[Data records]

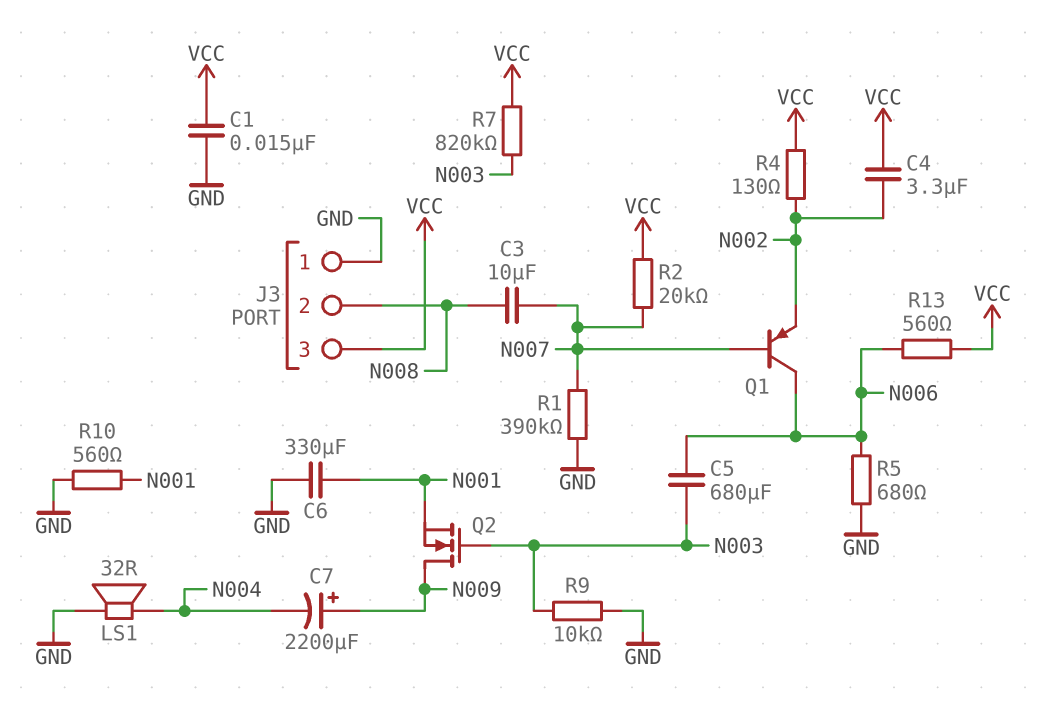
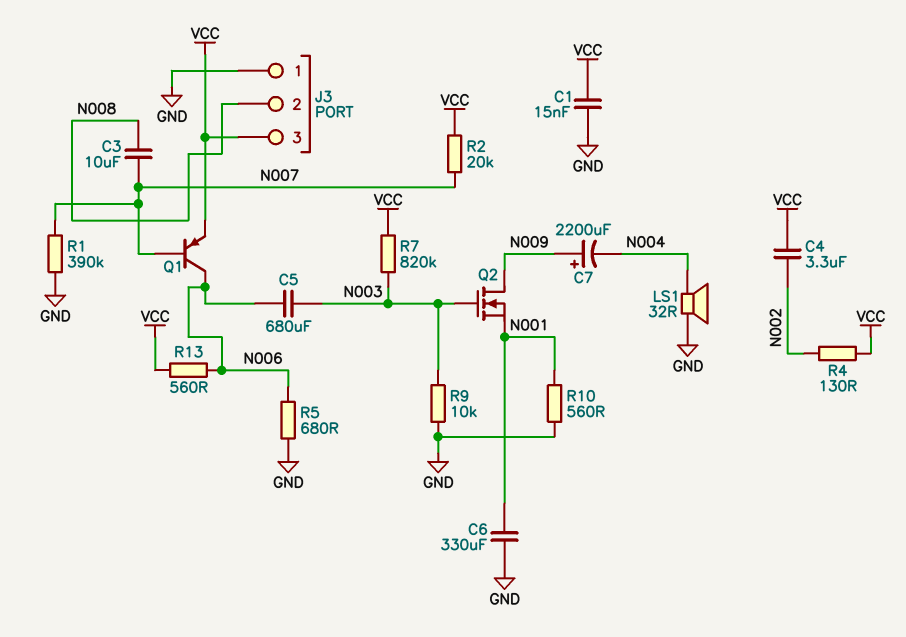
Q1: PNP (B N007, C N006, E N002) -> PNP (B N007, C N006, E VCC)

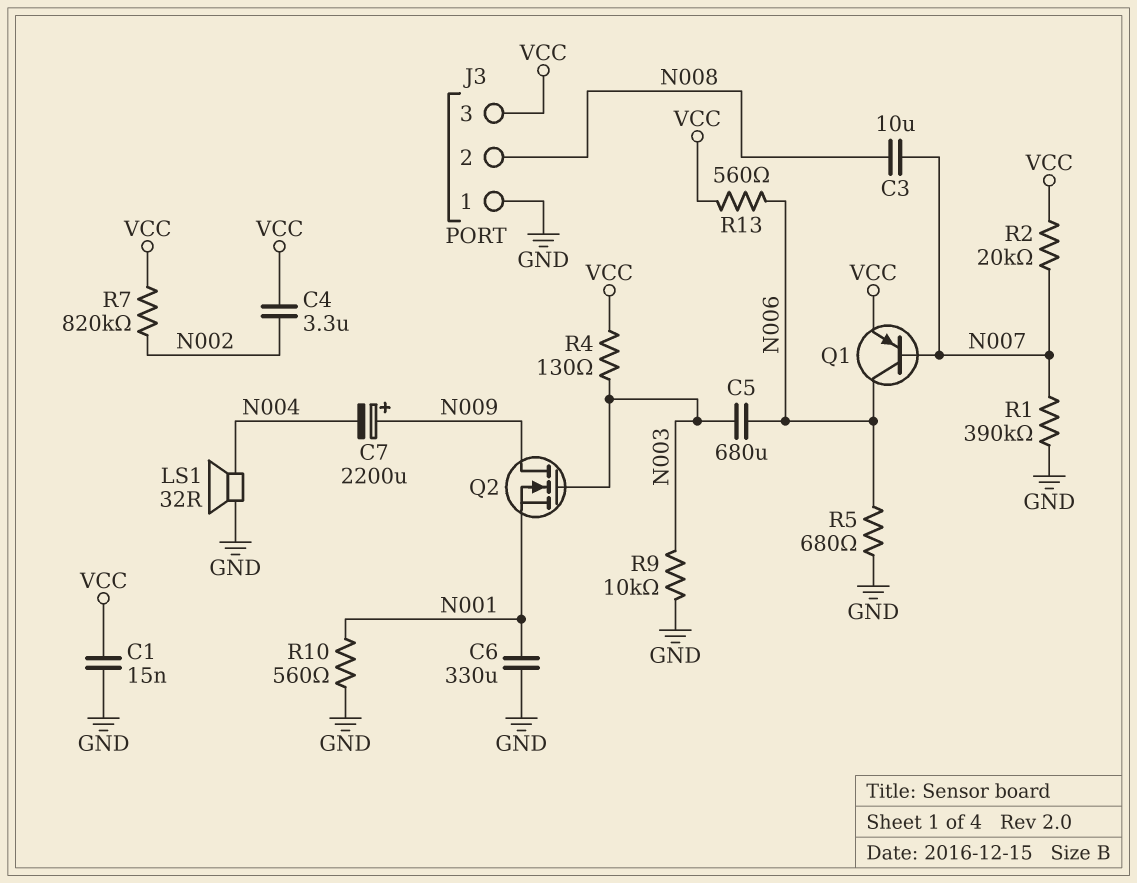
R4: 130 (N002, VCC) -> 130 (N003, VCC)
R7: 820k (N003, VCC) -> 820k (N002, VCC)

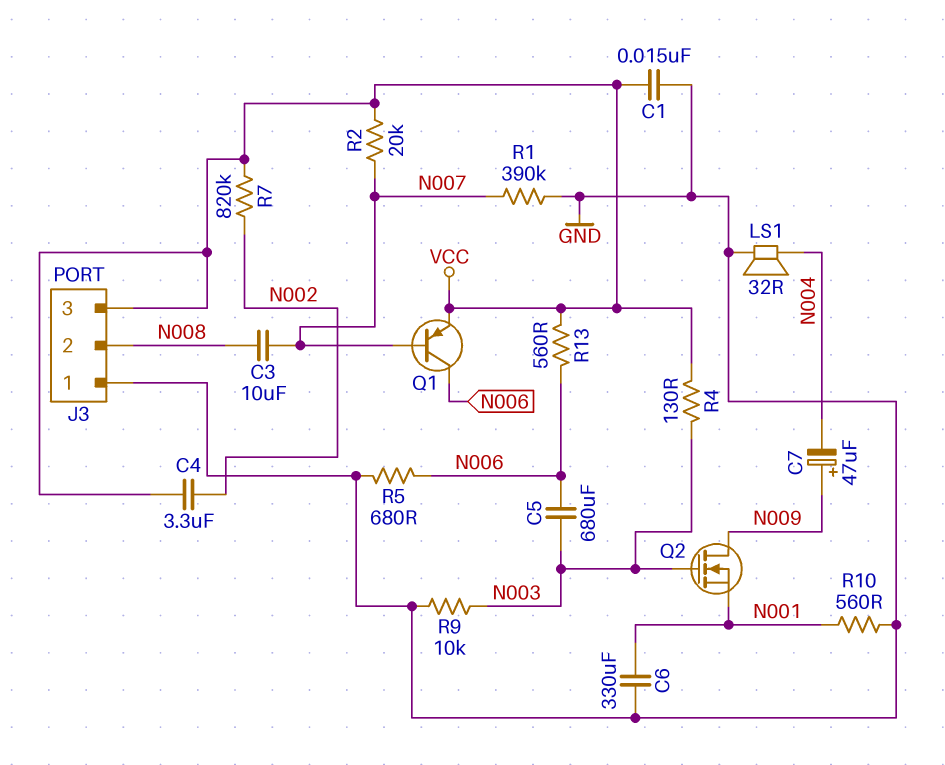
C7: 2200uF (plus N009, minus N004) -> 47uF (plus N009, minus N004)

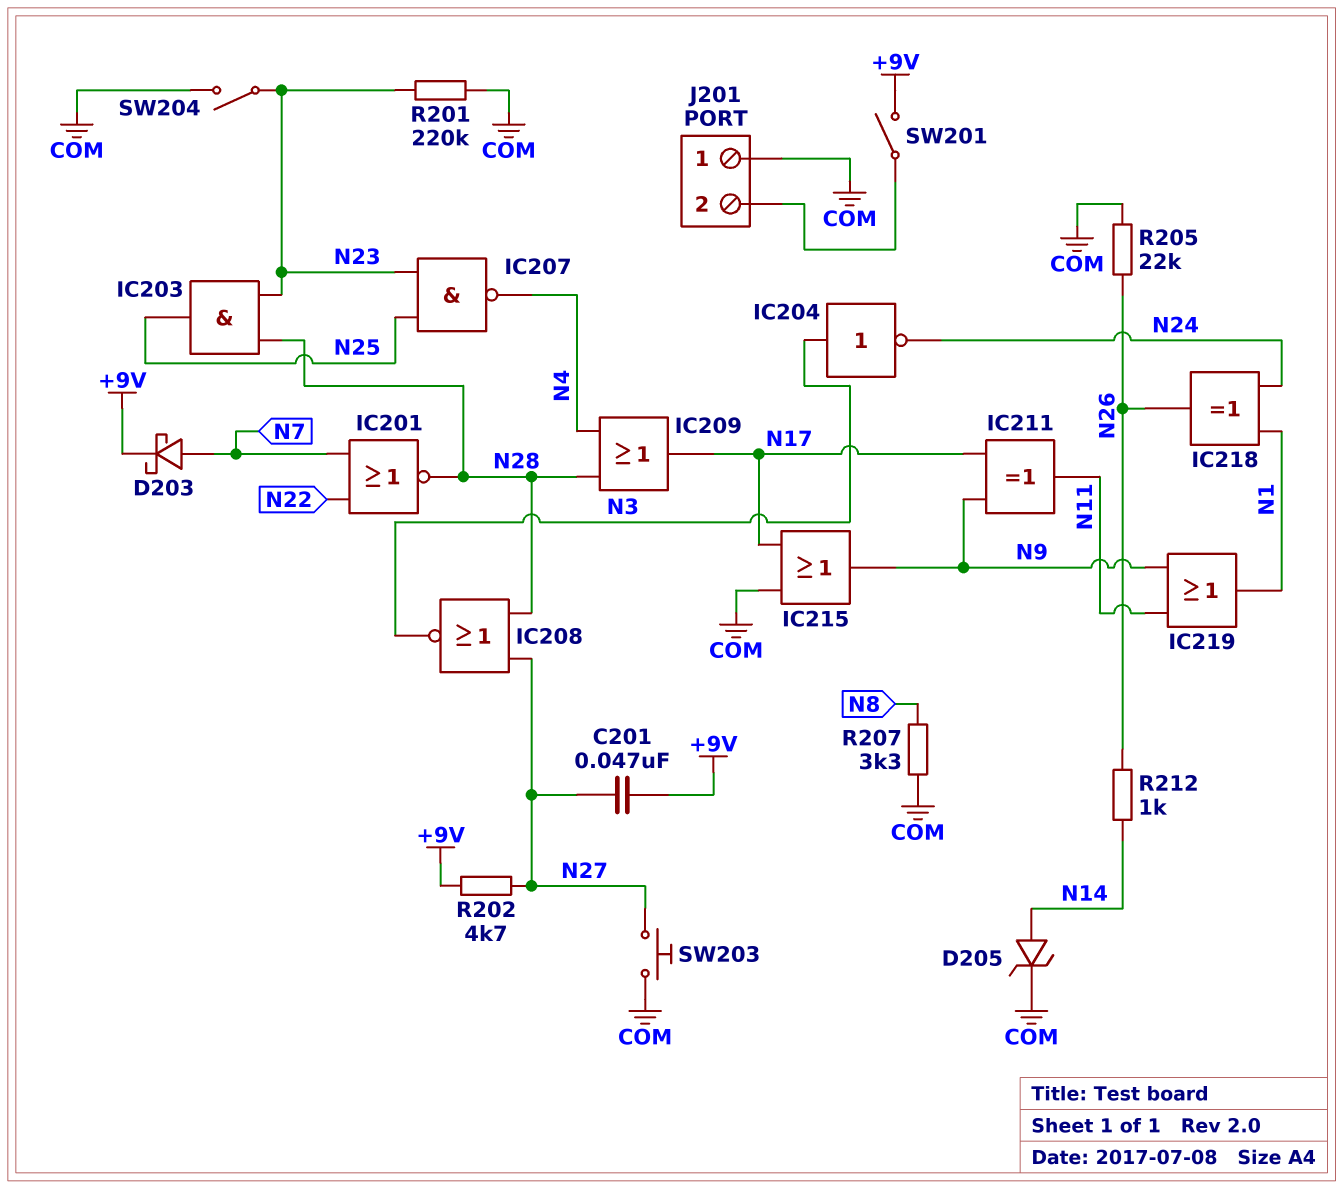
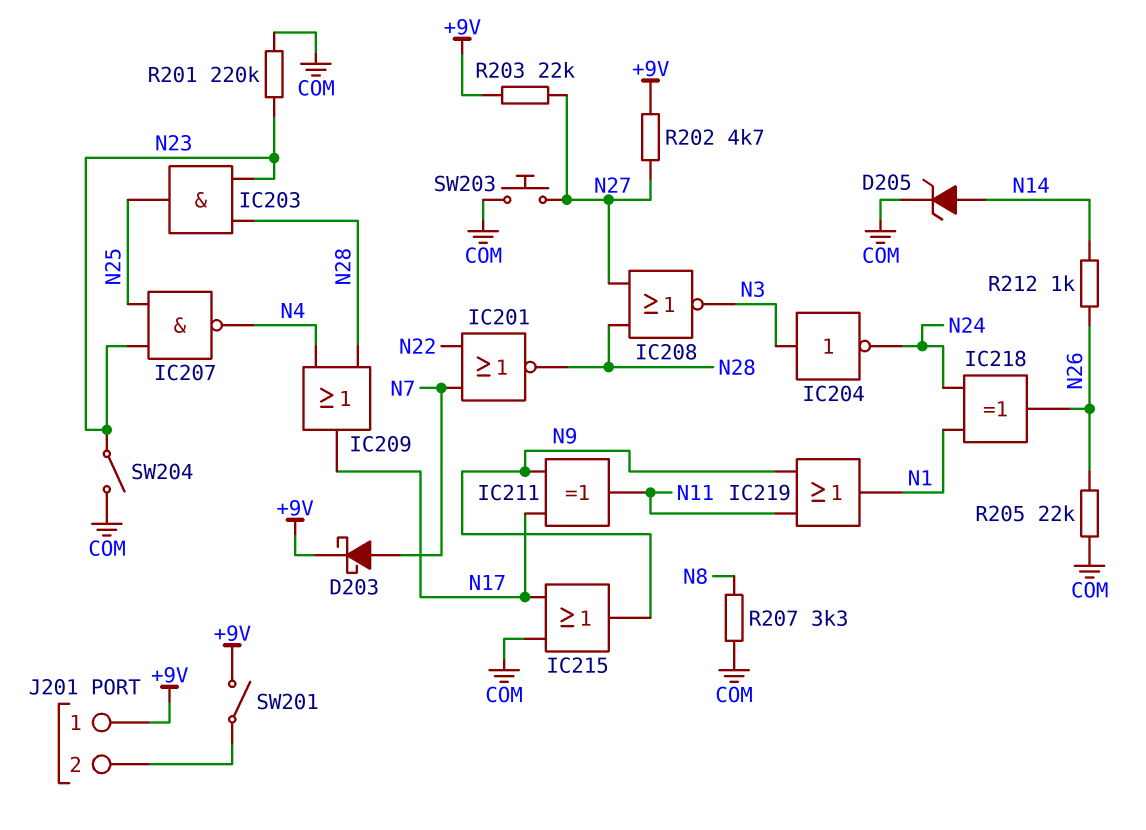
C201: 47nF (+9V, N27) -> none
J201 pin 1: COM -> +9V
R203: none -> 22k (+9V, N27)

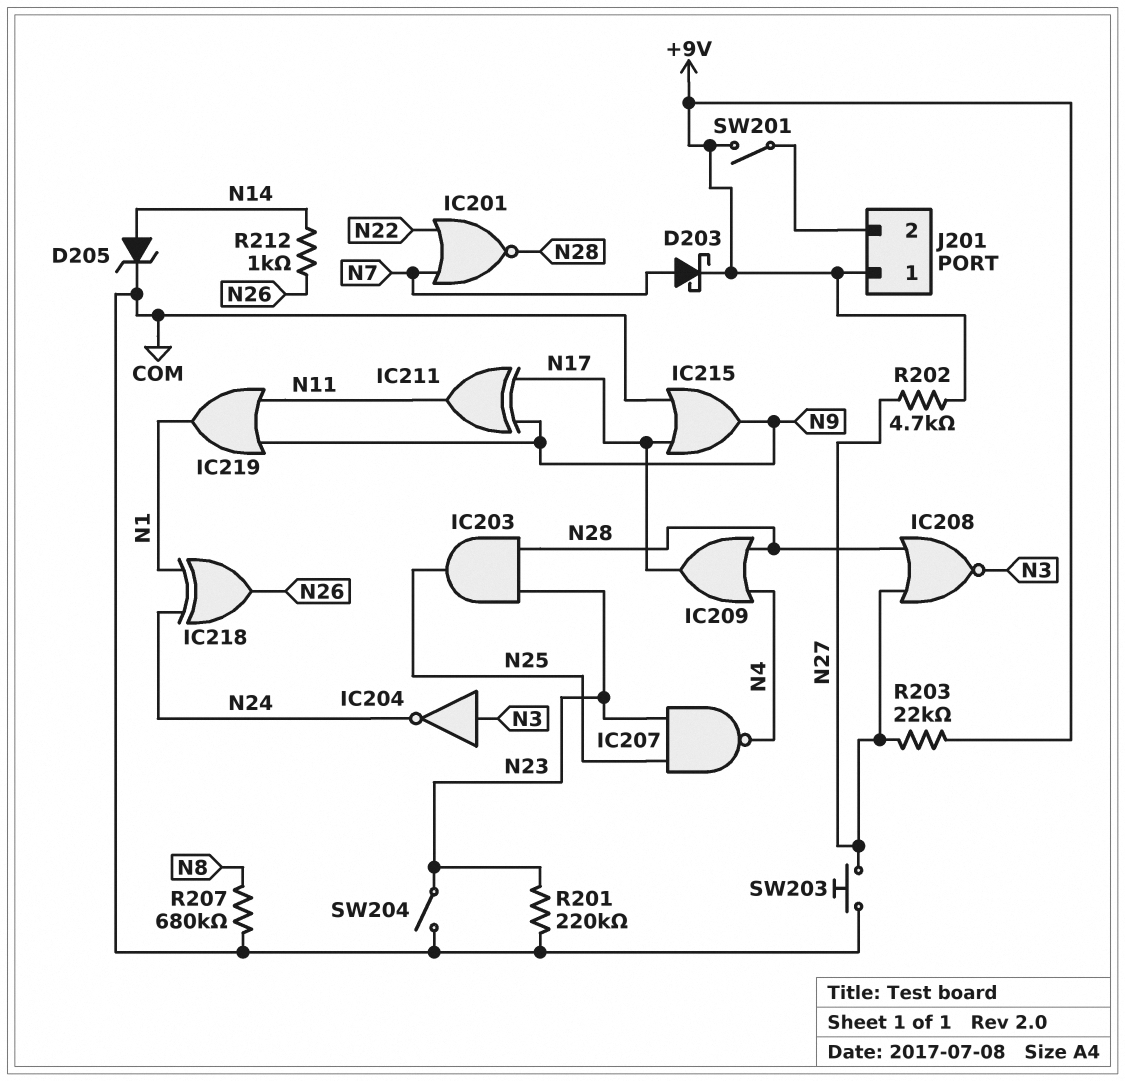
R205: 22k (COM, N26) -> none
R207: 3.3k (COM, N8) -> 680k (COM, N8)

• _WORK REQUIRED_: Write out each line above with the word "none".

• _REPLY TO THE EXERCISE_:
C201: 47nF (+9V, N27) -> none
R203: none -> 22k (+9V, N27)
R205: 22k (COM, N26) -> none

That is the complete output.